[Stored data — start]

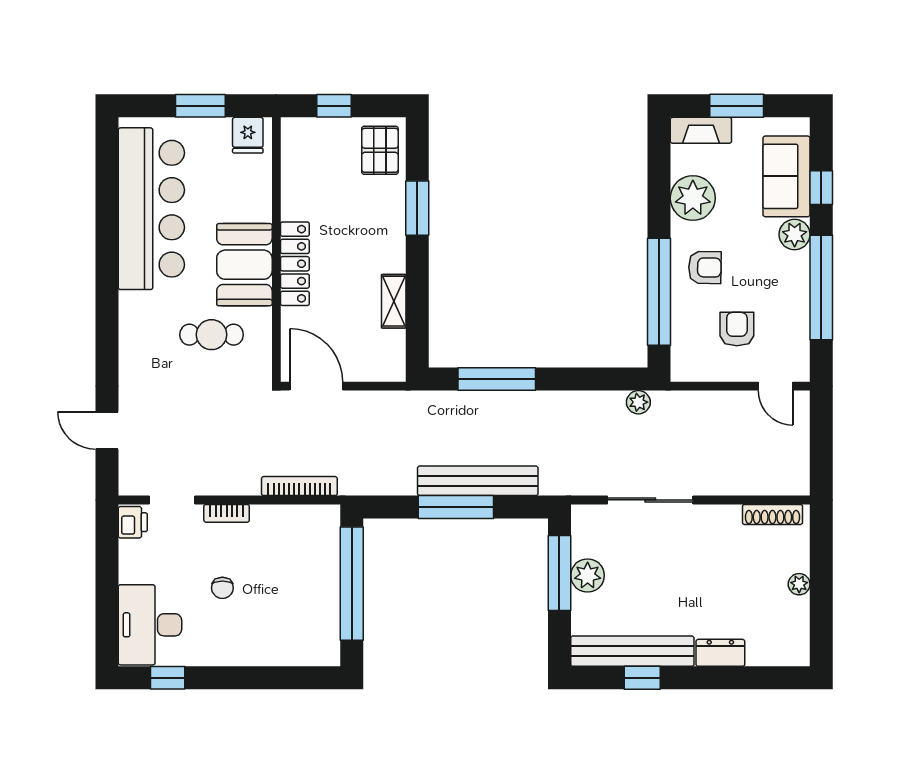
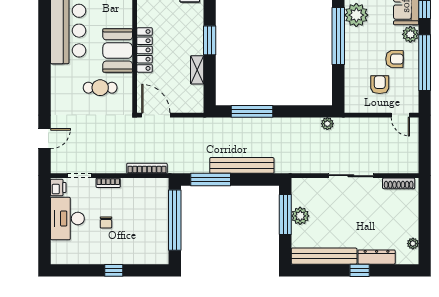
window: (417, 208) -> (210, 40), moved
armchair: (705, 267) -> (394, 59), moved
window: (659, 292) -> (338, 36), moved
door: (107, 430) -> (45, 139), swing flipped
sliding door: (650, 500) -> (351, 176), moved
window: (456, 507) -> (211, 179), moved
plant: (799, 584) -> (413, 244), moved
desk: (150, 625) -> (67, 219), moved
dresser: (720, 653) -> (377, 257), width x1.44
window: (168, 678) -> (114, 270), moved
window: (642, 678) -> (360, 270), moved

[Stored data — finish]

* [Task goal]: The data above should be restated exactly, with its images dropped.

* [Exercise solution]:
window: (417, 208) -> (210, 40), moved
armchair: (705, 267) -> (394, 59), moved
window: (659, 292) -> (338, 36), moved
door: (107, 430) -> (45, 139), swing flipped
sliding door: (650, 500) -> (351, 176), moved
window: (456, 507) -> (211, 179), moved
plant: (799, 584) -> (413, 244), moved
desk: (150, 625) -> (67, 219), moved
dresser: (720, 653) -> (377, 257), width x1.44
window: (168, 678) -> (114, 270), moved
window: (642, 678) -> (360, 270), moved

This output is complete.